* _What needs to be done_
Can you copy out the listing below line for line, with no changes at all?

◇ ◇ ◇ ◇

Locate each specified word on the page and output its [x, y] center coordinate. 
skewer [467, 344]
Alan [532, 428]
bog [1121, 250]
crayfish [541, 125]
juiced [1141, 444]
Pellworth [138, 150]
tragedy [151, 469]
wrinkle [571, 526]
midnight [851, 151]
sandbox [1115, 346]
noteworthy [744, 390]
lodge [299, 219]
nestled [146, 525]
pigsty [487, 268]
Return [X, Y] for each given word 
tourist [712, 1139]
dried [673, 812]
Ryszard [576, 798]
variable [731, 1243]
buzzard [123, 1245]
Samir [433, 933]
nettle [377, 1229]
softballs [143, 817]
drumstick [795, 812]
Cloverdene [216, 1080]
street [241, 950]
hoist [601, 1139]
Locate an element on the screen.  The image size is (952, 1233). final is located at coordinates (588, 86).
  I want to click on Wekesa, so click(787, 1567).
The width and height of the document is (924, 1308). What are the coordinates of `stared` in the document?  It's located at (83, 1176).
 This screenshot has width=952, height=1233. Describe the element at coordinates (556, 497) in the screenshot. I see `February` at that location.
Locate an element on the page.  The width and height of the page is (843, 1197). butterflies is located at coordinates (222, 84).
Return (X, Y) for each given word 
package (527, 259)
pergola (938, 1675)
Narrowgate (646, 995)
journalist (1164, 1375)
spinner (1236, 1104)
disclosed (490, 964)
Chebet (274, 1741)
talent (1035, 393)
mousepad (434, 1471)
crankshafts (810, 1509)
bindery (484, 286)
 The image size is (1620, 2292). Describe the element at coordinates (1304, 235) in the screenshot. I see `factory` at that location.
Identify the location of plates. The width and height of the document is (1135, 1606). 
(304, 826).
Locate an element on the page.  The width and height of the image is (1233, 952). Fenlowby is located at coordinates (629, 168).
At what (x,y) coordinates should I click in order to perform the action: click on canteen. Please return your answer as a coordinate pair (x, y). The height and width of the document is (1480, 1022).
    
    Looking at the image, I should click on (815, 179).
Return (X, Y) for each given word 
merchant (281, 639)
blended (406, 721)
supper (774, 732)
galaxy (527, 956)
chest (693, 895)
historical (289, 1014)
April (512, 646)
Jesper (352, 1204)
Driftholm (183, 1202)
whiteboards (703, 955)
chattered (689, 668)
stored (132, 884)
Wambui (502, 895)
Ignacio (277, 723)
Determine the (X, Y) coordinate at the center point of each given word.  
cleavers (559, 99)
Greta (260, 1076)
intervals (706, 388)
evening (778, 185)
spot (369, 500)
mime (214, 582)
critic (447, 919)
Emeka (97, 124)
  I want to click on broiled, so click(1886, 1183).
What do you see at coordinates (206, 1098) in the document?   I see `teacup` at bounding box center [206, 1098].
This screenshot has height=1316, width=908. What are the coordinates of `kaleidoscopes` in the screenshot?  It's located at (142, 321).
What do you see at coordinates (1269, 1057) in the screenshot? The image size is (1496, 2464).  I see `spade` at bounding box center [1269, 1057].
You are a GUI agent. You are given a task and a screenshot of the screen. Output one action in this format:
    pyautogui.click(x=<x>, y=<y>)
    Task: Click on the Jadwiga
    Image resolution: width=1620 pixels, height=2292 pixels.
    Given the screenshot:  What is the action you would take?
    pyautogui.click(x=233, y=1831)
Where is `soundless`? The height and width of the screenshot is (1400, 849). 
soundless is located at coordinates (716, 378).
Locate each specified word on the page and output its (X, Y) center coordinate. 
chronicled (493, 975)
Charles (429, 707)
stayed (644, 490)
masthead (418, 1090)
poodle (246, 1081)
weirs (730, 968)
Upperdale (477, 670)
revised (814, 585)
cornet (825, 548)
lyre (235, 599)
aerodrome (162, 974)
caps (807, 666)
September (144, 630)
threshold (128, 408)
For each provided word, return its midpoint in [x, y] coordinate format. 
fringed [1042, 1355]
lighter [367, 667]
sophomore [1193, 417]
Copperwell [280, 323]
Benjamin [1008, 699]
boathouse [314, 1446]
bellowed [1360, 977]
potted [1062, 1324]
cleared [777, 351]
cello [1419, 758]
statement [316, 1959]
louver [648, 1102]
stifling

◇ ◇ ◇ ◇

* _Answer to the problem_
Locate each specified word on the page and output its [x, y] center coordinate. 
skewer [467, 344]
Alan [532, 428]
bog [1121, 250]
crayfish [541, 125]
juiced [1141, 444]
Pellworth [138, 150]
tragedy [151, 469]
wrinkle [571, 526]
midnight [851, 151]
sandbox [1115, 346]
noteworthy [744, 390]
lodge [299, 219]
nestled [146, 525]
pigsty [487, 268]
Return [X, Y] for each given word 
tourist [712, 1139]
dried [673, 812]
Ryszard [576, 798]
variable [731, 1243]
buzzard [123, 1245]
Samir [433, 933]
nettle [377, 1229]
softballs [143, 817]
drumstick [795, 812]
Cloverdene [216, 1080]
street [241, 950]
hoist [601, 1139]
Locate an element on the screen.  The image size is (952, 1233). final is located at coordinates (588, 86).
  I want to click on Wekesa, so click(787, 1567).
The width and height of the document is (924, 1308). What are the coordinates of `stared` in the document?  It's located at (83, 1176).
 This screenshot has width=952, height=1233. Describe the element at coordinates (556, 497) in the screenshot. I see `February` at that location.
Locate an element on the page.  The width and height of the page is (843, 1197). butterflies is located at coordinates (222, 84).
Return (X, Y) for each given word 
package (527, 259)
pergola (938, 1675)
Narrowgate (646, 995)
journalist (1164, 1375)
spinner (1236, 1104)
disclosed (490, 964)
Chebet (274, 1741)
talent (1035, 393)
mousepad (434, 1471)
crankshafts (810, 1509)
bindery (484, 286)
 The image size is (1620, 2292). Describe the element at coordinates (1304, 235) in the screenshot. I see `factory` at that location.
Identify the location of plates. The width and height of the document is (1135, 1606). 
(304, 826).
Locate an element on the page.  The width and height of the image is (1233, 952). Fenlowby is located at coordinates (629, 168).
At what (x,y) coordinates should I click in order to perform the action: click on canteen. Please return your answer as a coordinate pair (x, y). The height and width of the document is (1480, 1022).
    
    Looking at the image, I should click on (815, 179).
Return (X, Y) for each given word 
merchant (281, 639)
blended (406, 721)
supper (774, 732)
galaxy (527, 956)
chest (693, 895)
historical (289, 1014)
April (512, 646)
Jesper (352, 1204)
Driftholm (183, 1202)
whiteboards (703, 955)
chattered (689, 668)
stored (132, 884)
Wambui (502, 895)
Ignacio (277, 723)
Determine the (X, Y) coordinate at the center point of each given word.  
cleavers (559, 99)
Greta (260, 1076)
intervals (706, 388)
evening (778, 185)
spot (369, 500)
mime (214, 582)
critic (447, 919)
Emeka (97, 124)
  I want to click on broiled, so click(1886, 1183).
What do you see at coordinates (206, 1098) in the document?   I see `teacup` at bounding box center [206, 1098].
This screenshot has height=1316, width=908. What are the coordinates of `kaleidoscopes` in the screenshot?  It's located at (142, 321).
What do you see at coordinates (1269, 1057) in the screenshot? The image size is (1496, 2464).  I see `spade` at bounding box center [1269, 1057].
You are a GUI agent. You are given a task and a screenshot of the screen. Output one action in this format:
    pyautogui.click(x=<x>, y=<y>)
    Task: Click on the Jadwiga
    Image resolution: width=1620 pixels, height=2292 pixels.
    Given the screenshot:  What is the action you would take?
    pyautogui.click(x=233, y=1831)
Where is `soundless`? The height and width of the screenshot is (1400, 849). 
soundless is located at coordinates (716, 378).
Locate each specified word on the page and output its (X, Y) center coordinate. 
chronicled (493, 975)
Charles (429, 707)
stayed (644, 490)
masthead (418, 1090)
poodle (246, 1081)
weirs (730, 968)
Upperdale (477, 670)
revised (814, 585)
cornet (825, 548)
lyre (235, 599)
aerodrome (162, 974)
caps (807, 666)
September (144, 630)
threshold (128, 408)
For each provided word, return its midpoint in [x, y] coordinate format. 
fringed [1042, 1355]
lighter [367, 667]
sophomore [1193, 417]
Copperwell [280, 323]
Benjamin [1008, 699]
boathouse [314, 1446]
bellowed [1360, 977]
potted [1062, 1324]
cleared [777, 351]
cello [1419, 758]
statement [316, 1959]
louver [648, 1102]
stifling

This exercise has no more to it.